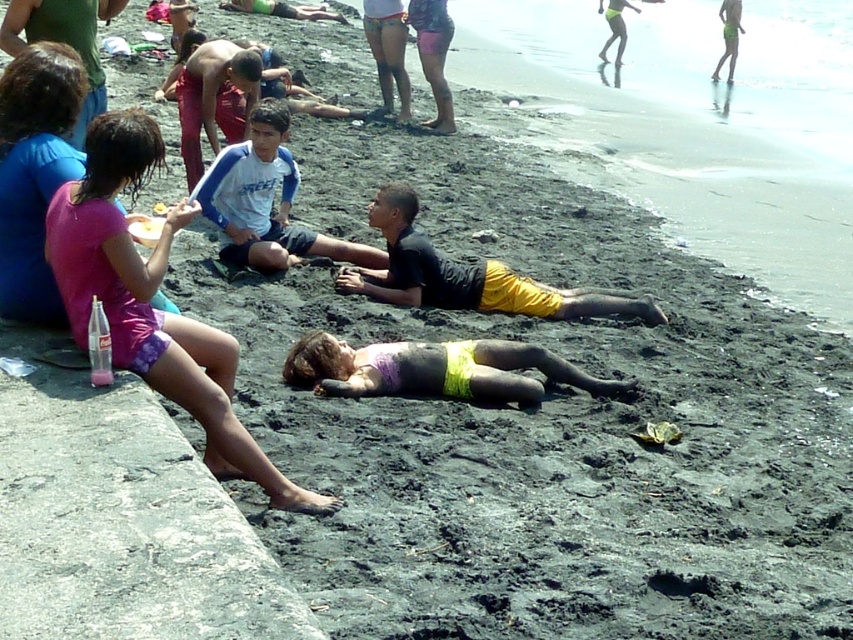
You are a photographer trying to capture a candid shot of both the matte purple bikini top at center and the white cotton shirt at center. Since you want to ensure both are fully visible in the frame, which clothing item should you focus on first to adjust your camera angle?

The matte purple bikini top at center is shorter than the white cotton shirt at center, so you should focus on adjusting your camera angle to ensure the shorter matte purple bikini top at center is fully visible first.

You are standing at the camera position and want to toss a beach ball to the person wearing the purple fabric shorts at lower left. The ball travels in a straight line. Is the distance less than 5 meters?

The distance between the purple fabric shorts at lower left and the camera is 4.90 meters, which is less than 5 meters. Yes, the ball can be tossed within that distance.

You are a photographer trying to capture a photo of the matte purple bikini top at center without the purple fabric shorts at lower left blocking the view. Is this possible based on their positions?

The purple fabric shorts at lower left is in front of matte purple bikini top at center, so it would block the view. Move to a position where the purple fabric shorts at lower left is not between you and the matte purple bikini top at center.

» **Exercise brief**
Rewrite the listing from the line containing "The matte purple bikini top at center is" through its end, renaming every "purple fabric shorts" to "purple swim shorts" and keeping everything else the same.

» **Result of this task**
The matte purple bikini top at center is shorter than the white cotton shirt at center, so you should focus on adjusting your camera angle to ensure the shorter matte purple bikini top at center is fully visible first.

You are standing at the camera position and want to toss a beach ball to the person wearing the purple swim shorts at lower left. The ball travels in a straight line. Is the distance less than 5 meters?

The distance between the purple swim shorts at lower left and the camera is 4.90 meters, which is less than 5 meters. Yes, the ball can be tossed within that distance.

You are a photographer trying to capture a photo of the matte purple bikini top at center without the purple swim shorts at lower left blocking the view. Is this possible based on their positions?

The purple swim shorts at lower left is in front of matte purple bikini top at center, so it would block the view. Move to a position where the purple swim shorts at lower left is not between you and the matte purple bikini top at center.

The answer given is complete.